## Request
Copy every line of the records that includes the word "purple".

= Beginning of Section =

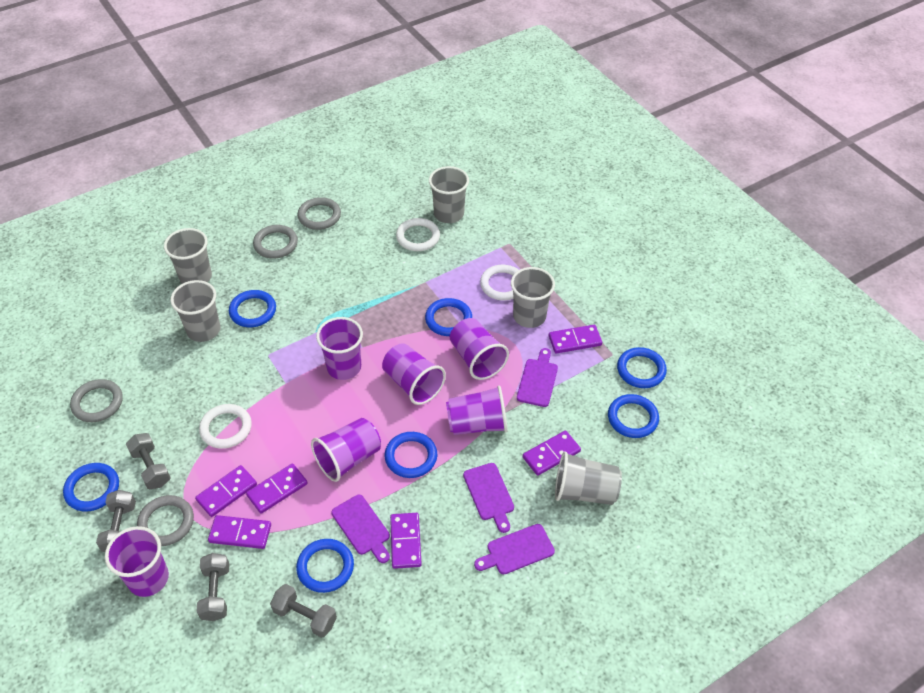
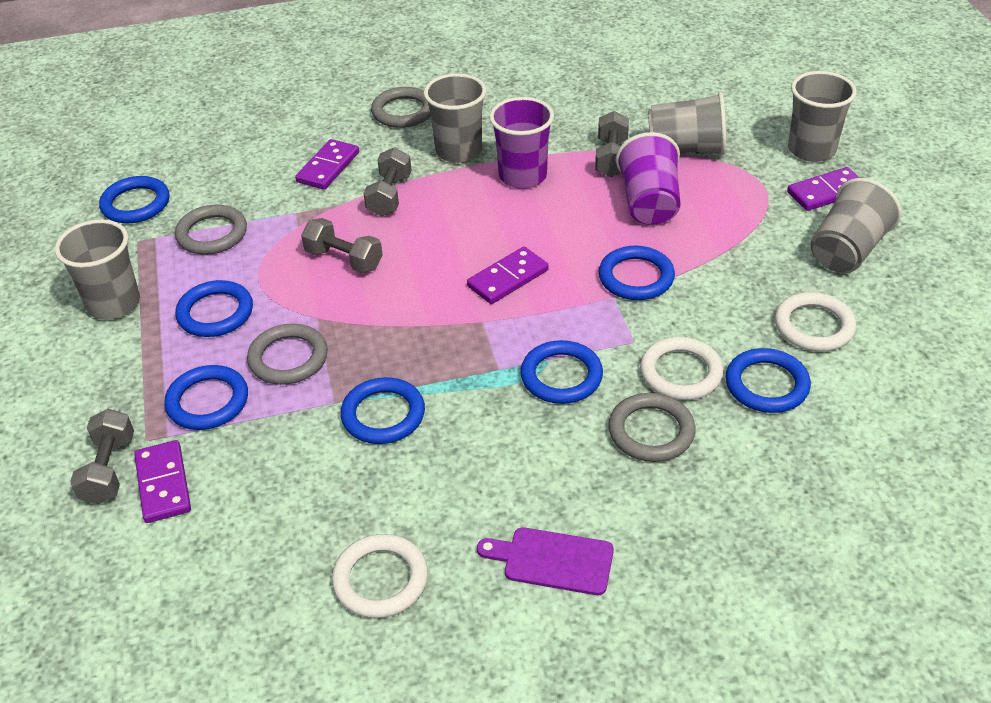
purple cup: 6 -> 2
purple cutting board: 4 -> 1
purple domino: 6 -> 4

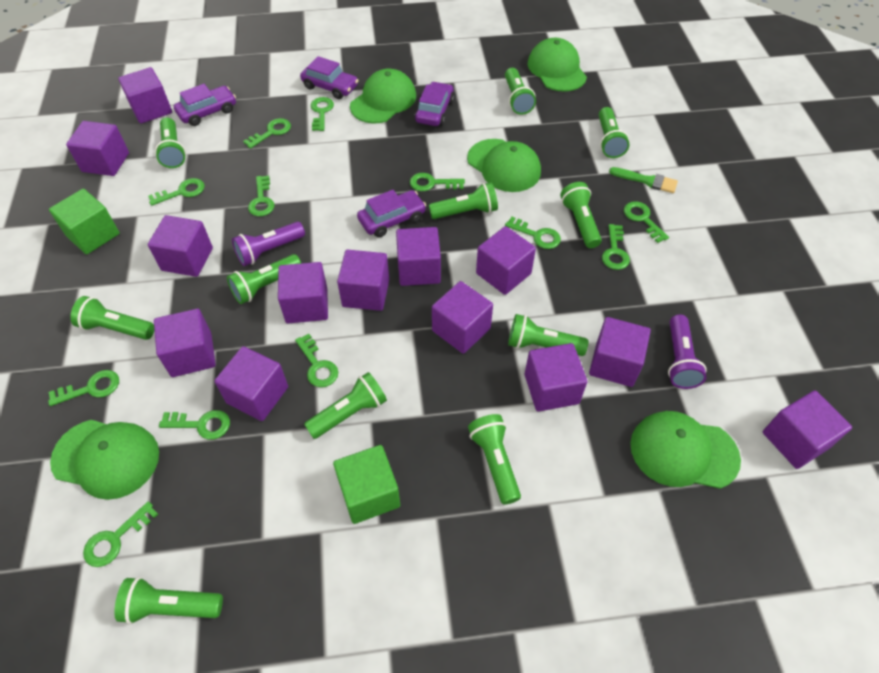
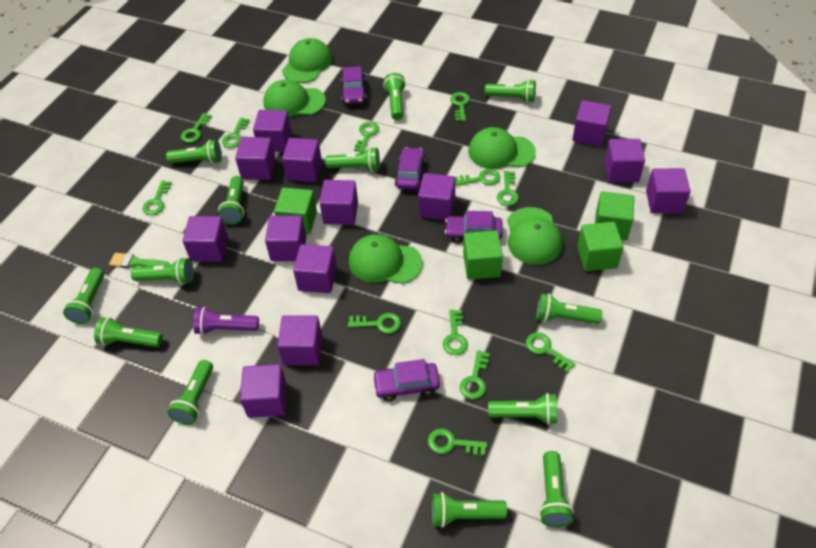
green cube: 2 -> 4
green flashlight: 11 -> 13
purple flashlight: 2 -> 1

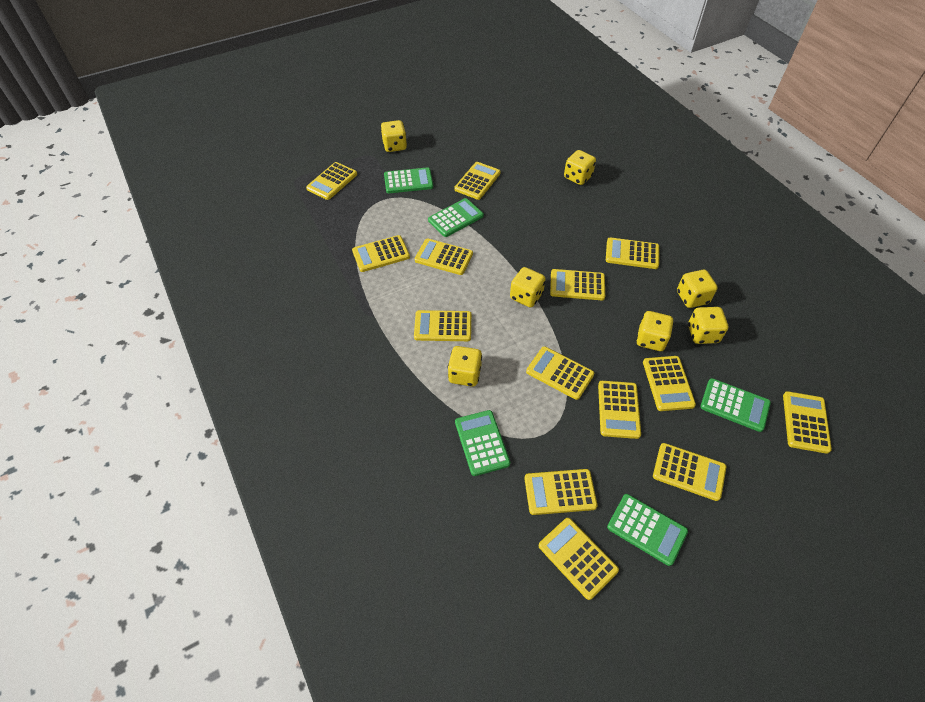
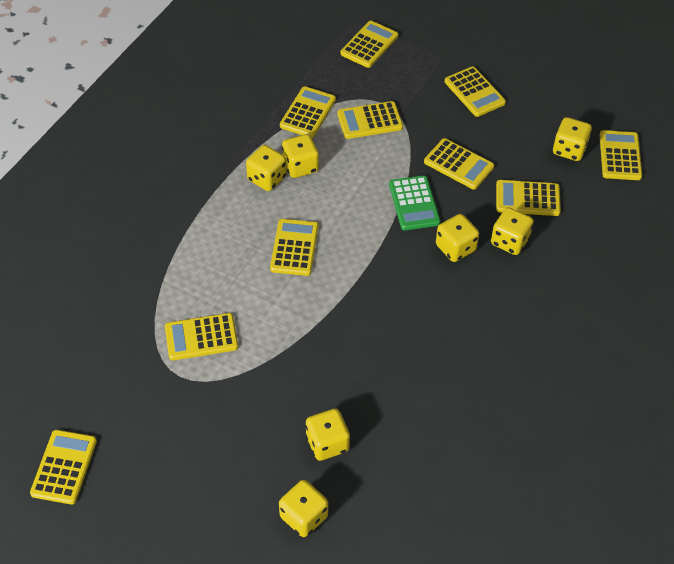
green calculator: 5 -> 1
yellow calculator: 14 -> 10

= End of Section =

## Final answer
purple cup: 6 -> 2
purple cutting board: 4 -> 1
purple domino: 6 -> 4
purple flashlight: 2 -> 1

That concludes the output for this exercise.